BEGIN SUPPLIED MATERIAL
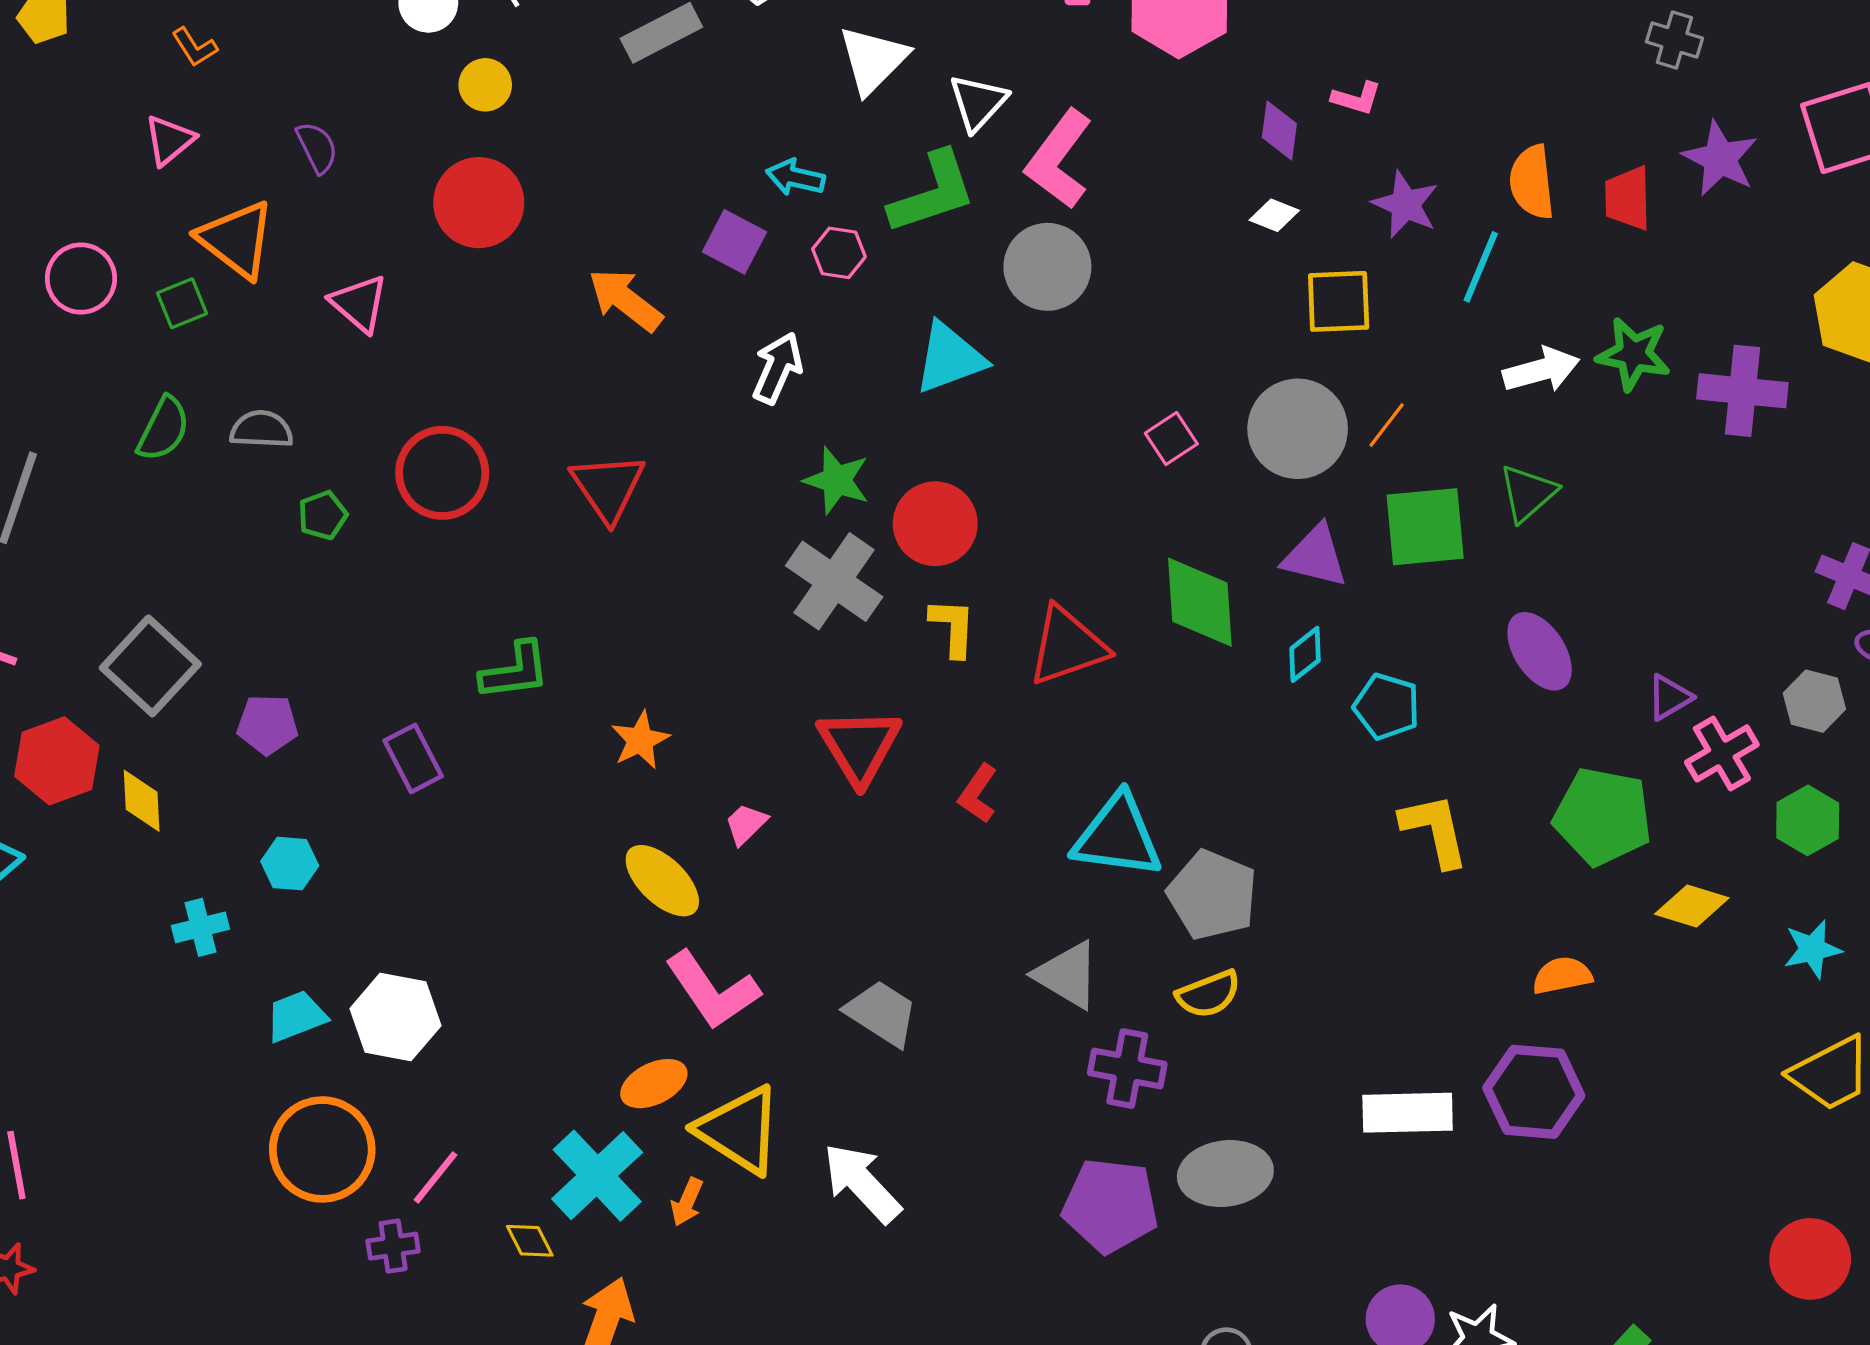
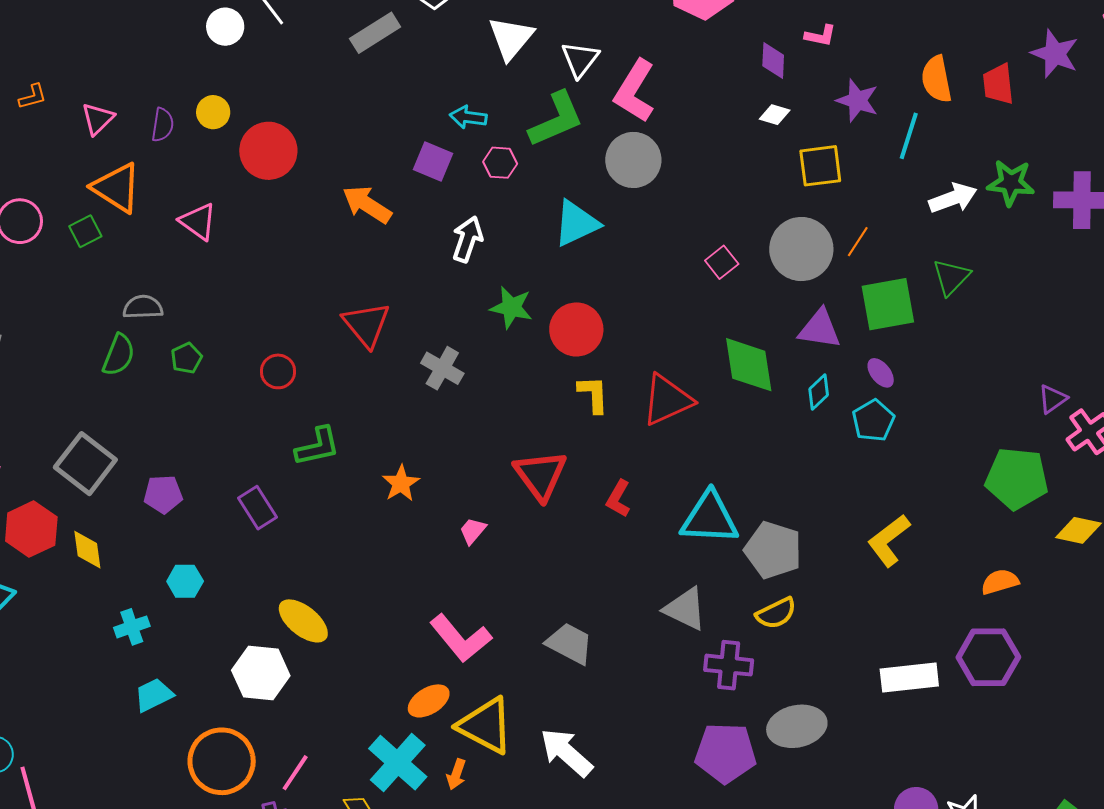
orange L-shape: (195, 47) -> (33, 97), moved, turned -68
yellow circle: (485, 85) -> (213, 112), moved
pink triangle: (169, 140) -> (98, 119), moved
purple semicircle: (317, 148) -> (162, 125), turned 40
green semicircle: (163, 429) -> (119, 355), moved
red circle: (442, 473) -> (278, 371), moved, size x0.6
gray cross: (834, 581) -> (442, 368), moved, size x0.7
purple ellipse: (1540, 651) -> (881, 373), moved, size x0.6
cyan pentagon: (1387, 707) -> (873, 421), turned 30
yellow L-shape: (1435, 830) -> (889, 540), moved, turned -110
yellow ellipse: (662, 881) -> (303, 621), moved
cyan trapezoid: (296, 1016) -> (154, 695), moved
END SUPPLIED MATERIAL
■ TASK TO CARRY OUT
An exact transcription of the data above is needed, without the pictures.

■ EXERCISE ANSWER
orange L-shape: (195, 47) -> (33, 97), moved, turned -68
yellow circle: (485, 85) -> (213, 112), moved
pink triangle: (169, 140) -> (98, 119), moved
purple semicircle: (317, 148) -> (162, 125), turned 40
green semicircle: (163, 429) -> (119, 355), moved
red circle: (442, 473) -> (278, 371), moved, size x0.6
gray cross: (834, 581) -> (442, 368), moved, size x0.7
purple ellipse: (1540, 651) -> (881, 373), moved, size x0.6
cyan pentagon: (1387, 707) -> (873, 421), turned 30
yellow L-shape: (1435, 830) -> (889, 540), moved, turned -110
yellow ellipse: (662, 881) -> (303, 621), moved
cyan trapezoid: (296, 1016) -> (154, 695), moved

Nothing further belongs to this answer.